요청 내용
아래 줄을 모두 한 글자도 바꾸지 말고 그대로 다시 적으세요.

기록 목록
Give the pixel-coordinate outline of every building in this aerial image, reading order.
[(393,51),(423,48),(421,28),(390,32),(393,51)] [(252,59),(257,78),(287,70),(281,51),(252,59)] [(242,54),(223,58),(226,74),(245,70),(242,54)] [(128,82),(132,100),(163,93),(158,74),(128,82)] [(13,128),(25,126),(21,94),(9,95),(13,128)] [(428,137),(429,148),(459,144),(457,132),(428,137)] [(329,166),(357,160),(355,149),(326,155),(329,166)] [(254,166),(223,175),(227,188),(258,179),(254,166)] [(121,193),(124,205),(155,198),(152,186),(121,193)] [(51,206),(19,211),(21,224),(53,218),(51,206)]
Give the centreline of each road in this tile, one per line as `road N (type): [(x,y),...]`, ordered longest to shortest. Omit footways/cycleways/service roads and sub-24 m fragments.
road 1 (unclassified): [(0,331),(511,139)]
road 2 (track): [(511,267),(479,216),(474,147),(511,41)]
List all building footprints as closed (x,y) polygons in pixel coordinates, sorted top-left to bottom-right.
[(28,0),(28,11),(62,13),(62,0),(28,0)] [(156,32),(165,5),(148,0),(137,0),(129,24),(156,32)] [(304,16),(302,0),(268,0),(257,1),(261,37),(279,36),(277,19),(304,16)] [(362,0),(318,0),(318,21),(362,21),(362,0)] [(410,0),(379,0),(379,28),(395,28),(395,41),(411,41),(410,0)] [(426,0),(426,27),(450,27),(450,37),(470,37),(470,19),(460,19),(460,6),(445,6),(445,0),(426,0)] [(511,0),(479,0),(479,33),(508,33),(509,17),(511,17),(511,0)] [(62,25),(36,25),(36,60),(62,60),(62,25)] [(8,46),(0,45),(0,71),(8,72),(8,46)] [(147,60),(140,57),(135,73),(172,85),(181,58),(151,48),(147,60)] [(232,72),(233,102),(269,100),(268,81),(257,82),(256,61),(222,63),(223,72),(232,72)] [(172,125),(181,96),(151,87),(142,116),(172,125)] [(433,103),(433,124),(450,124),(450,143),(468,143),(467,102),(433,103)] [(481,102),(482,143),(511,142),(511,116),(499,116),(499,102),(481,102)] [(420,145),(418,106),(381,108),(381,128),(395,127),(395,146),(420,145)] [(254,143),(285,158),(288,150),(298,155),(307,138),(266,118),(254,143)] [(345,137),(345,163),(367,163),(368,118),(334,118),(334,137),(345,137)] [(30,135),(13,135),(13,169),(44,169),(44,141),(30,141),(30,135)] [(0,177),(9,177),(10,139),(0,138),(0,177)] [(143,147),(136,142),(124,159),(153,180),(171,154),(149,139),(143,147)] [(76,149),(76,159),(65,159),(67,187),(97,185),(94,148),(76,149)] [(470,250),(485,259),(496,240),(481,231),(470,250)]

연습 결과물
Give the pixel-coordinate outline of every building in this aerial image, reading order.
[(393,51),(423,48),(421,28),(390,32),(393,51)] [(252,59),(257,78),(287,70),(281,51),(252,59)] [(242,54),(223,58),(226,74),(245,70),(242,54)] [(128,82),(132,100),(163,93),(158,74),(128,82)] [(13,128),(25,126),(21,94),(9,95),(13,128)] [(428,137),(429,148),(459,144),(457,132),(428,137)] [(329,166),(357,160),(355,149),(326,155),(329,166)] [(254,166),(223,175),(227,188),(258,179),(254,166)] [(121,193),(124,205),(155,198),(152,186),(121,193)] [(51,206),(19,211),(21,224),(53,218),(51,206)]
Give the centreline of each road in this tile, one per line as `road N (type): [(x,y),...]`, ordered longest to shortest. Omit footways/cycleways/service roads and sub-24 m fragments.
road 1 (unclassified): [(0,331),(511,139)]
road 2 (track): [(511,267),(479,216),(474,147),(511,41)]
List all building footprints as closed (x,y) polygons in pixel coordinates, sorted top-left to bottom-right.
[(28,0),(28,11),(62,13),(62,0),(28,0)] [(156,32),(165,5),(148,0),(137,0),(129,24),(156,32)] [(304,16),(302,0),(268,0),(257,1),(261,37),(279,36),(277,19),(304,16)] [(362,0),(318,0),(318,21),(362,21),(362,0)] [(410,0),(379,0),(379,28),(395,28),(395,41),(411,41),(410,0)] [(426,0),(426,27),(450,27),(450,37),(470,37),(470,19),(460,19),(460,6),(445,6),(445,0),(426,0)] [(511,0),(479,0),(479,33),(508,33),(509,17),(511,17),(511,0)] [(62,25),(36,25),(36,60),(62,60),(62,25)] [(8,46),(0,45),(0,71),(8,72),(8,46)] [(147,60),(140,57),(135,73),(172,85),(181,58),(151,48),(147,60)] [(232,72),(233,102),(269,100),(268,81),(257,82),(256,61),(222,63),(223,72),(232,72)] [(172,125),(181,96),(151,87),(142,116),(172,125)] [(433,103),(433,124),(450,124),(450,143),(468,143),(467,102),(433,103)] [(481,102),(482,143),(511,142),(511,116),(499,116),(499,102),(481,102)] [(420,145),(418,106),(381,108),(381,128),(395,127),(395,146),(420,145)] [(254,143),(285,158),(288,150),(298,155),(307,138),(266,118),(254,143)] [(345,137),(345,163),(367,163),(368,118),(334,118),(334,137),(345,137)] [(30,135),(13,135),(13,169),(44,169),(44,141),(30,141),(30,135)] [(0,177),(9,177),(10,139),(0,138),(0,177)] [(143,147),(136,142),(124,159),(153,180),(171,154),(149,139),(143,147)] [(76,149),(76,159),(65,159),(67,187),(97,185),(94,148),(76,149)] [(470,250),(485,259),(496,240),(481,231),(470,250)]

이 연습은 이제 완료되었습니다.